Start of Data for the task

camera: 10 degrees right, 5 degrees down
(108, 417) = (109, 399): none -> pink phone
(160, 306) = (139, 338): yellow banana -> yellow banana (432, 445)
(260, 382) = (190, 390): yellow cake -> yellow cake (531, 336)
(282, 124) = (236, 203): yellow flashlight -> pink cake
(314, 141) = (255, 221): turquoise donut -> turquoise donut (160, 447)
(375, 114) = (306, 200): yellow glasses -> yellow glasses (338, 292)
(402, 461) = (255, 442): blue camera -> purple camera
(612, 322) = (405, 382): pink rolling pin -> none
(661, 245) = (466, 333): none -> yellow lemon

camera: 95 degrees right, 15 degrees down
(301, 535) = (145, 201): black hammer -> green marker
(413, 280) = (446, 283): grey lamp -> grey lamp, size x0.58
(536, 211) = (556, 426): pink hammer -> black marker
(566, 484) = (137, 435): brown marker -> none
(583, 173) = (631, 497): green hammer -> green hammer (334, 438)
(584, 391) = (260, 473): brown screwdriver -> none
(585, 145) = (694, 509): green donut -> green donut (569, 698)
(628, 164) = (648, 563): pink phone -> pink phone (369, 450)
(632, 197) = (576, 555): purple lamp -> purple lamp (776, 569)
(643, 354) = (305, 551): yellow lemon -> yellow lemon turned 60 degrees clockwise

End of Data for the task
Start of Data for the task

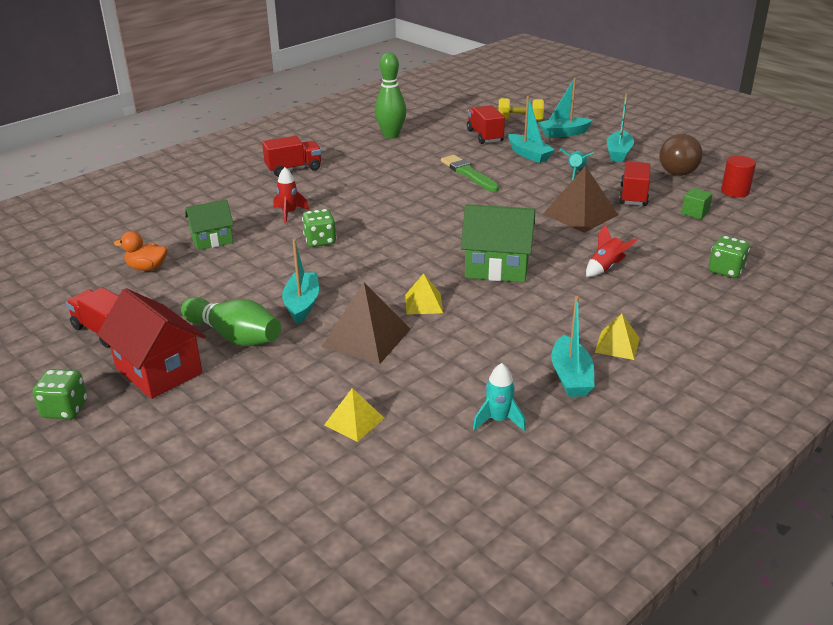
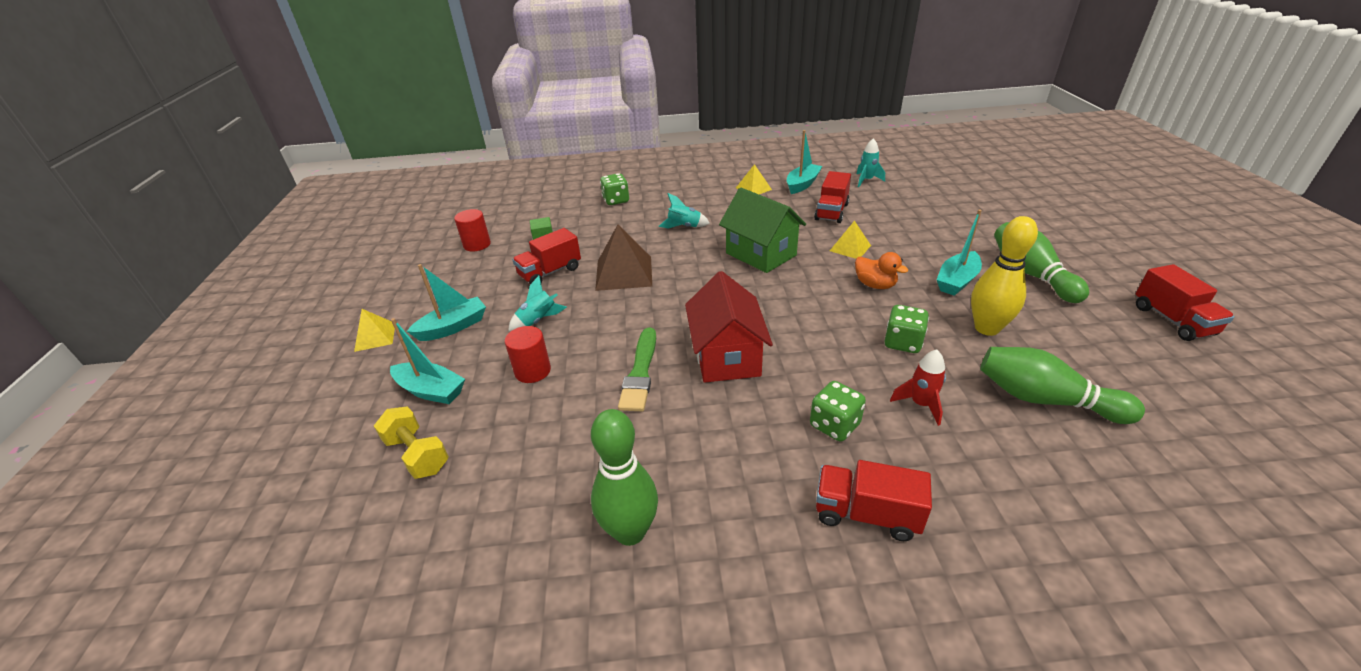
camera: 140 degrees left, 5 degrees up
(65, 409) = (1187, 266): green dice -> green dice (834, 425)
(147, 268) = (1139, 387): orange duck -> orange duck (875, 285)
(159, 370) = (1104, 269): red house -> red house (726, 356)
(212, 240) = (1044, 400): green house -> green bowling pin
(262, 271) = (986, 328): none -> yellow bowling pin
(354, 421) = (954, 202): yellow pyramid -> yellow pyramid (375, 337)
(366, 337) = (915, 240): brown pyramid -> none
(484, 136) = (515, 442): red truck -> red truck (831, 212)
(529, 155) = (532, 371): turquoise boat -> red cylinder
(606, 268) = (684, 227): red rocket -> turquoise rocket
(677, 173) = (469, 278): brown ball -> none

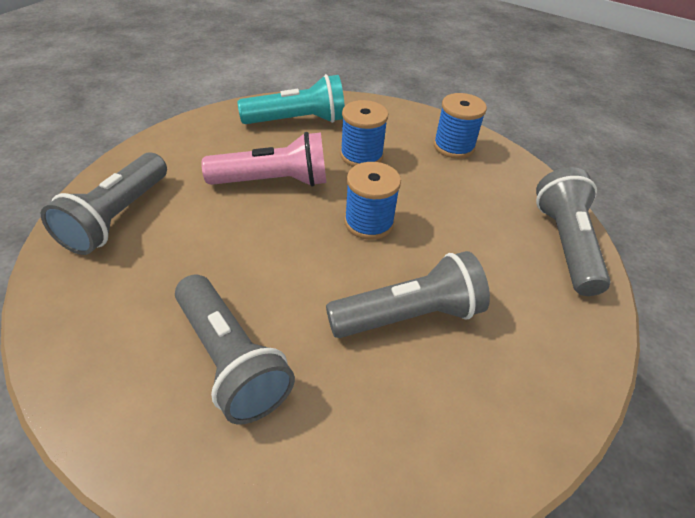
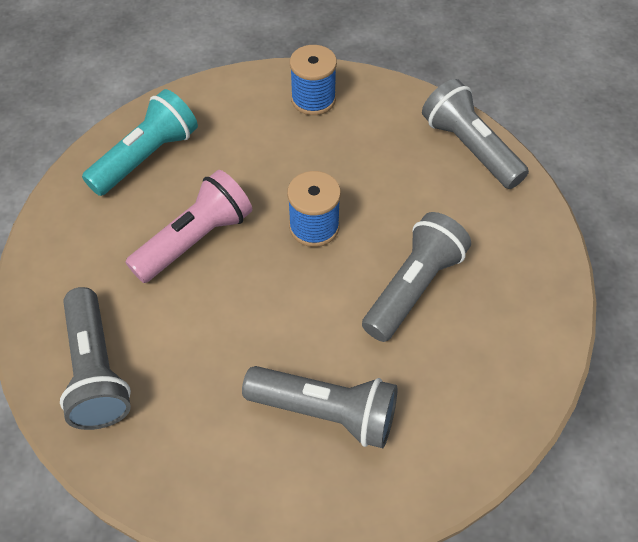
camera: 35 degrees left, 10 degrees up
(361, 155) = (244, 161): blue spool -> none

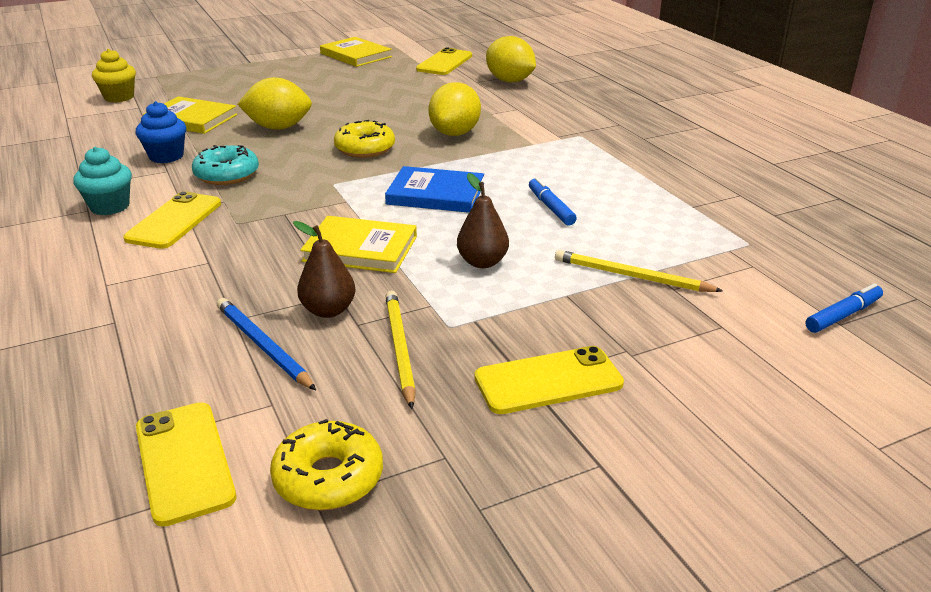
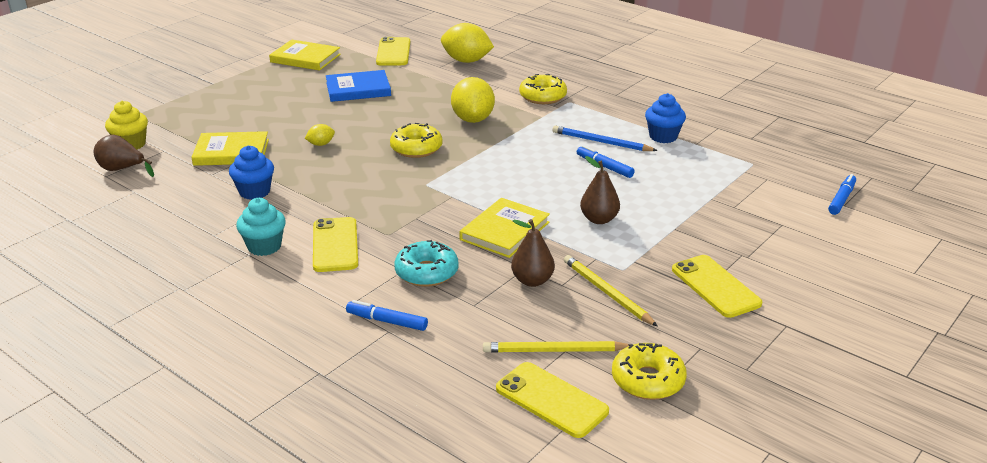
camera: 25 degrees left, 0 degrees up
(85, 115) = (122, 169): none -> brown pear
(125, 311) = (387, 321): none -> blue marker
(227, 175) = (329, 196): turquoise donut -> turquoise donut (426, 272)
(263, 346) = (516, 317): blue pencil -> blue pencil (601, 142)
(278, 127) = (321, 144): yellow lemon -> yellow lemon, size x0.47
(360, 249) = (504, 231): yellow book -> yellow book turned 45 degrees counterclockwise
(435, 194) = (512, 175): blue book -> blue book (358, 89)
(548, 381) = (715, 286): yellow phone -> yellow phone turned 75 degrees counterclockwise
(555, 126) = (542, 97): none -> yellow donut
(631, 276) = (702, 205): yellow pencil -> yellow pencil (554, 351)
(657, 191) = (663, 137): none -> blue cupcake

End of Data for the task
Start of Data for the task

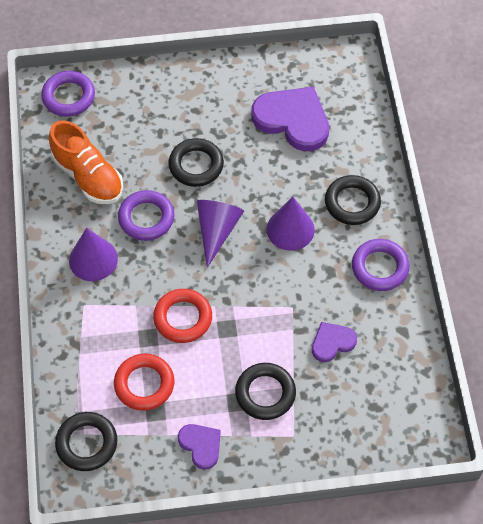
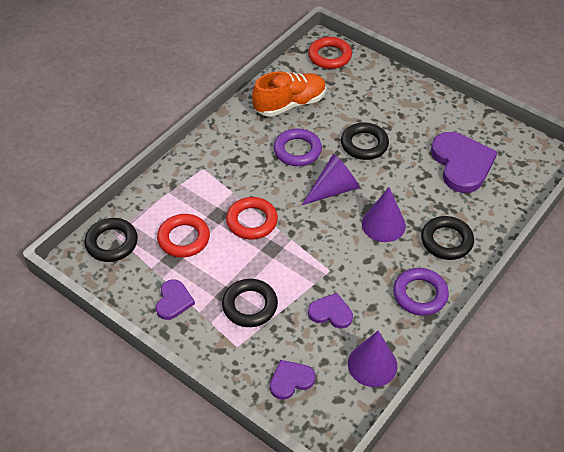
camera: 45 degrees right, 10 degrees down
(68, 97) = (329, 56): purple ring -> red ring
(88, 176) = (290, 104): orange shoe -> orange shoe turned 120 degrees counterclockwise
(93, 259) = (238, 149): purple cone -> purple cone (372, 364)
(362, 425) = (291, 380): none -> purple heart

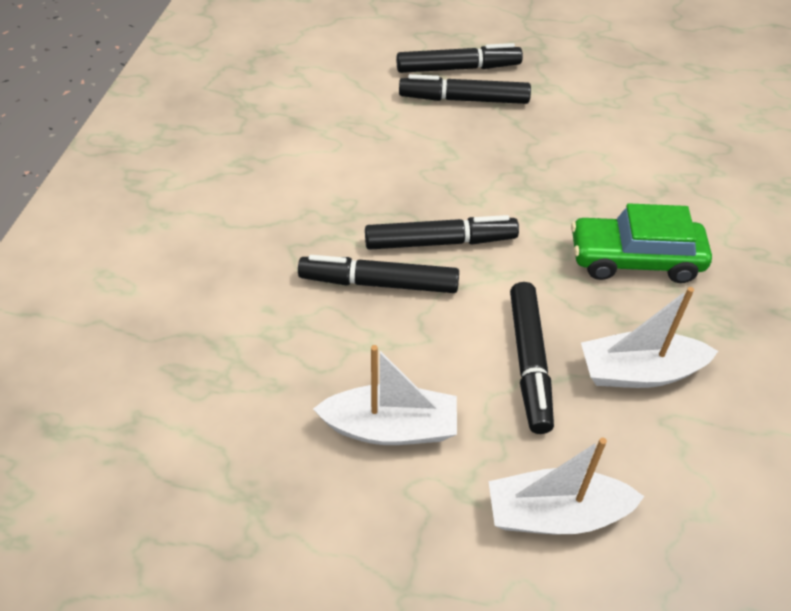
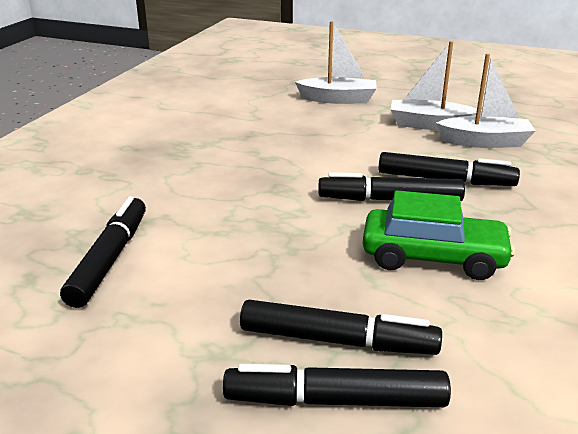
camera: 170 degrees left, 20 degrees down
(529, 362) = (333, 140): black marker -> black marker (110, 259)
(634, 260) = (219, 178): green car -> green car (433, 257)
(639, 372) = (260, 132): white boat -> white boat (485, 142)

End of Data for the task

What you need to do :: Would you copy the lines above exactly, starting with the one that has "camera: 140 degrees left, 5 degrees up" and ending with the one that has "camera: 25 degrees left, 0 degrees up", both included, without the pictures?

Solution ::
camera: 140 degrees left, 5 degrees up
(65, 409) = (1187, 266): green dice -> green dice (834, 425)
(147, 268) = (1139, 387): orange duck -> orange duck (875, 285)
(159, 370) = (1104, 269): red house -> red house (726, 356)
(212, 240) = (1044, 400): green house -> green bowling pin
(262, 271) = (986, 328): none -> yellow bowling pin
(354, 421) = (954, 202): yellow pyramid -> yellow pyramid (375, 337)
(366, 337) = (915, 240): brown pyramid -> none
(484, 136) = (515, 442): red truck -> red truck (831, 212)
(529, 155) = (532, 371): turquoise boat -> red cylinder
(606, 268) = (684, 227): red rocket -> turquoise rocket
(677, 173) = (469, 278): brown ball -> none

camera: 35 degrees left, 10 degrees up
(361, 155) = (244, 161): blue spool -> none

camera: 25 degrees left, 0 degrees up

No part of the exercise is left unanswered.